Extracted records
━━━━━━━━━━
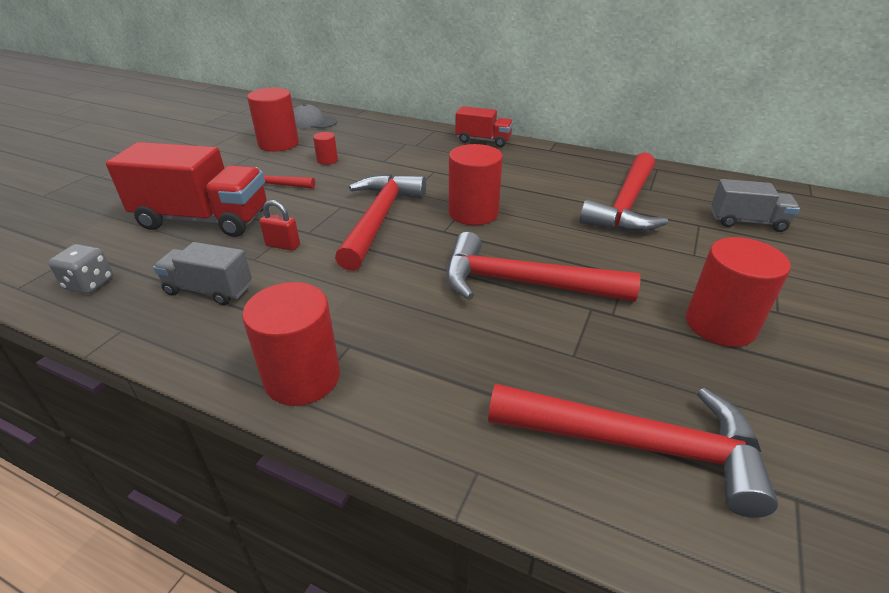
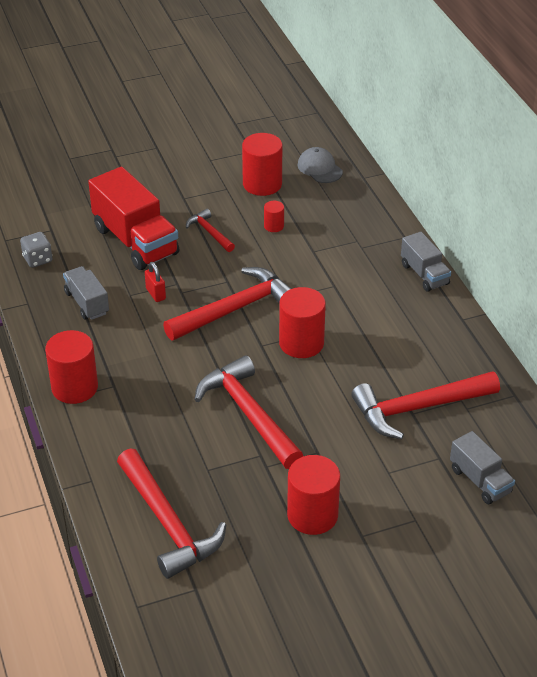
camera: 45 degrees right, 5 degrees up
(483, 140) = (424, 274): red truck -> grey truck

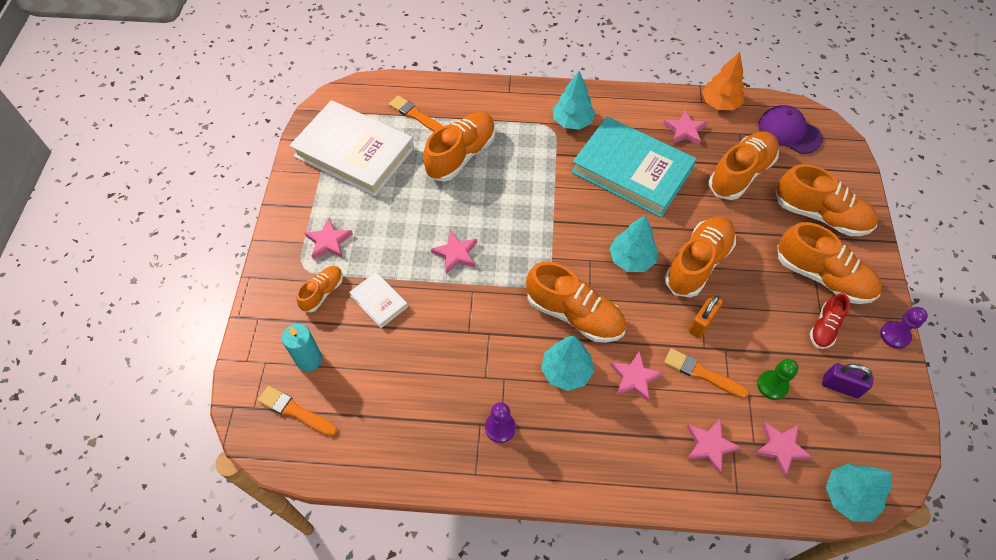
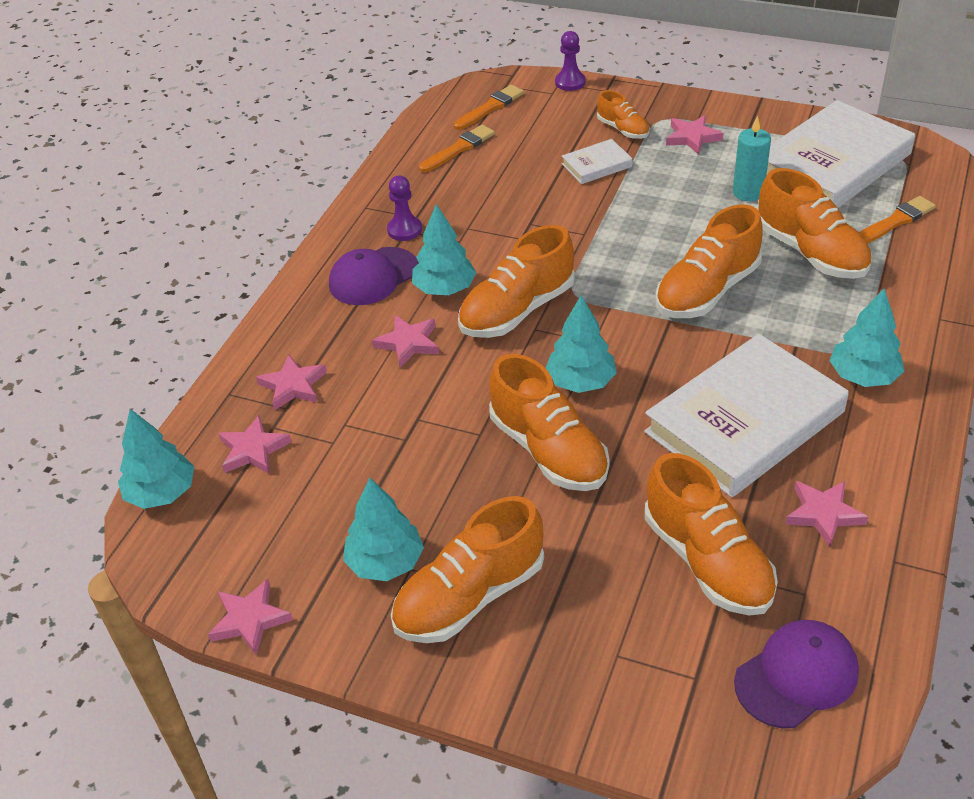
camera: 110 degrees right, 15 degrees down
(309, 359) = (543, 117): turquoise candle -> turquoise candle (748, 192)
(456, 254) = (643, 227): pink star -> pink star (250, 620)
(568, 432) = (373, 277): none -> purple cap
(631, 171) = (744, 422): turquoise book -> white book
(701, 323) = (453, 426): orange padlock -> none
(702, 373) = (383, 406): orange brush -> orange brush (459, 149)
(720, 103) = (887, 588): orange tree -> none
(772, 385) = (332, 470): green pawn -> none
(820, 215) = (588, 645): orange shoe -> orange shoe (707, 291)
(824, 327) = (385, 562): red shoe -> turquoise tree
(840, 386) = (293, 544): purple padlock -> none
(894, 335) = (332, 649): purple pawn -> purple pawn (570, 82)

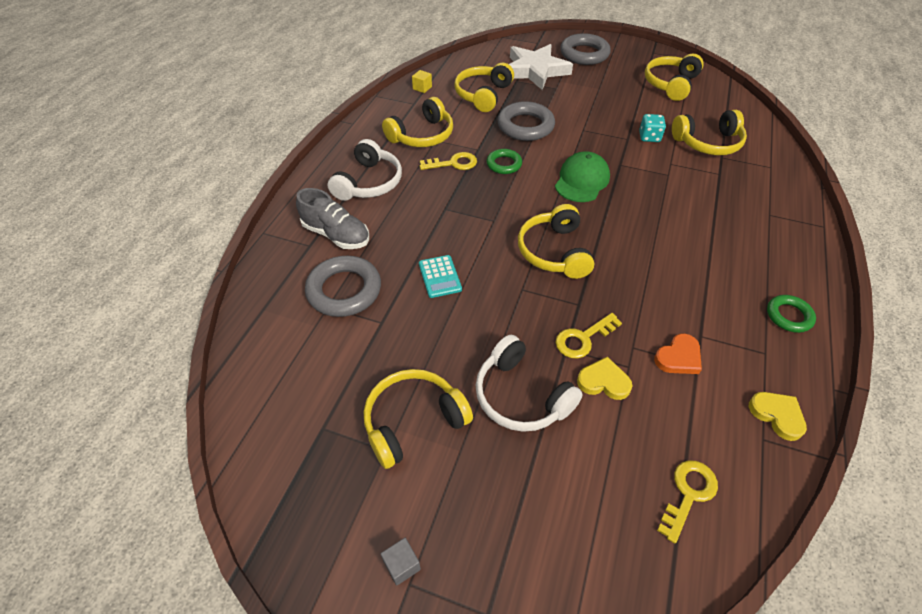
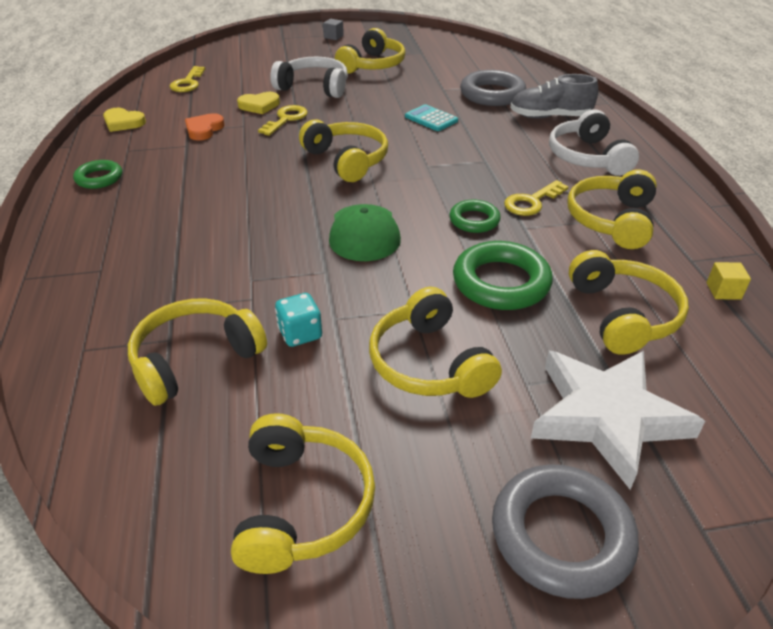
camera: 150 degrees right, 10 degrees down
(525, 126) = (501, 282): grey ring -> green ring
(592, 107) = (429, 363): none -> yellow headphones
━━━━━━━━━━
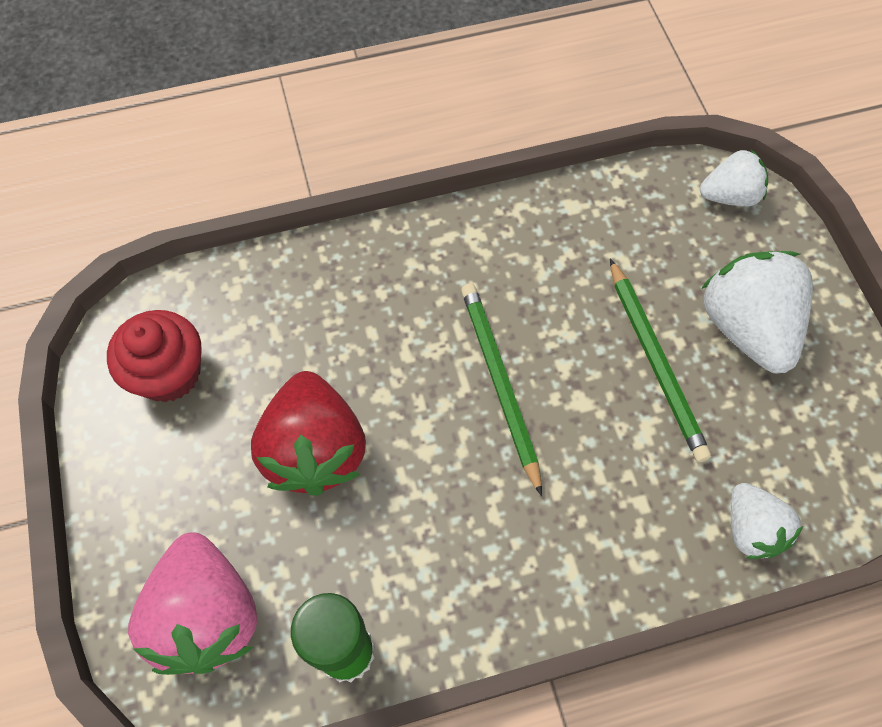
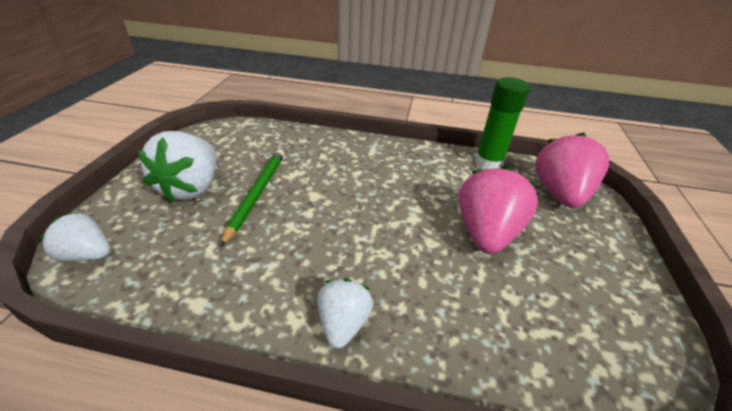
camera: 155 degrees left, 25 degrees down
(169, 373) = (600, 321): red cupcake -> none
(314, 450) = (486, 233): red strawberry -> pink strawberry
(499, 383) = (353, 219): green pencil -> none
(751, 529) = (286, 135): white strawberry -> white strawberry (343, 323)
━━━━━━━━━━
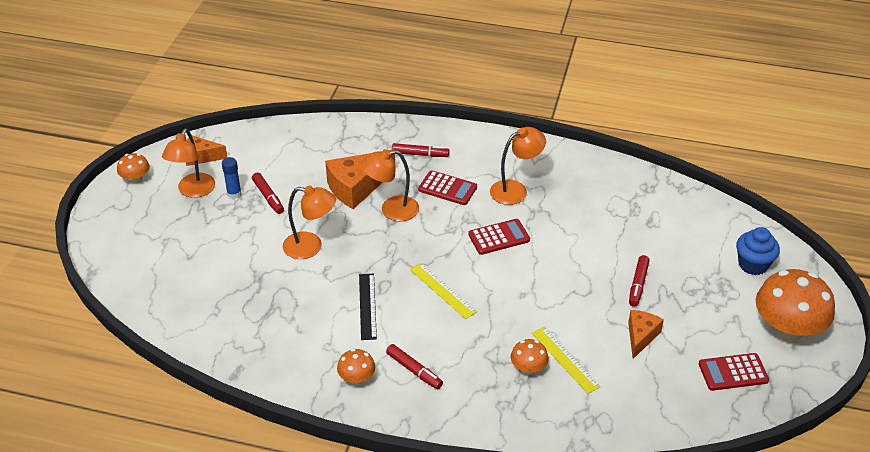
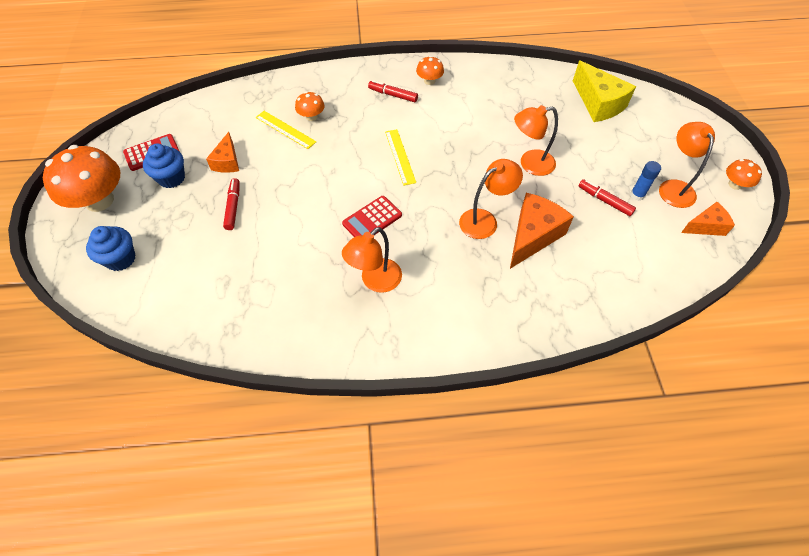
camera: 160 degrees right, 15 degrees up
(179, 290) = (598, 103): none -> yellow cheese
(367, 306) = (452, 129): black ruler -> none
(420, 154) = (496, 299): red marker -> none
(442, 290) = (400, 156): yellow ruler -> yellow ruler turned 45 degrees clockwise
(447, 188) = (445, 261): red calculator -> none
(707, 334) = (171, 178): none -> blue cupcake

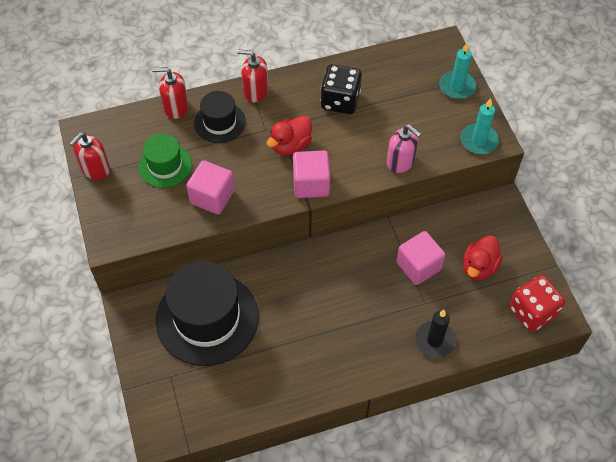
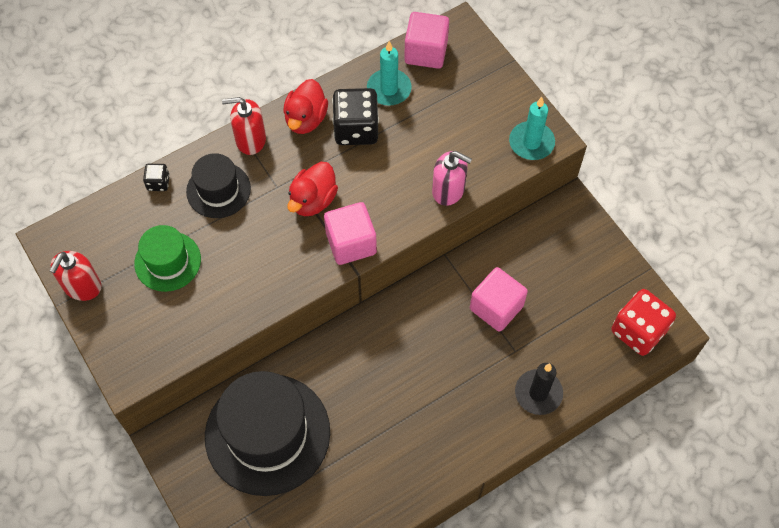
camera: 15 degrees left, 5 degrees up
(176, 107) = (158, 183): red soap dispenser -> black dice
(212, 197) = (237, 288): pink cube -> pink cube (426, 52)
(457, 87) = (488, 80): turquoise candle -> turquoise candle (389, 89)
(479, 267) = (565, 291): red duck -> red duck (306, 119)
━━━━━━━━━━
* **Instructions to follow**:
Lines containing the word "degrees": copy every one of them from the records above.

* **Response box**:
camera: 45 degrees right, 5 degrees up
camera: 110 degrees right, 15 degrees down
camera: 150 degrees right, 10 degrees down
camera: 155 degrees left, 25 degrees down
camera: 160 degrees right, 15 degrees up
(442, 290) = (400, 156): yellow ruler -> yellow ruler turned 45 degrees clockwise
camera: 15 degrees left, 5 degrees up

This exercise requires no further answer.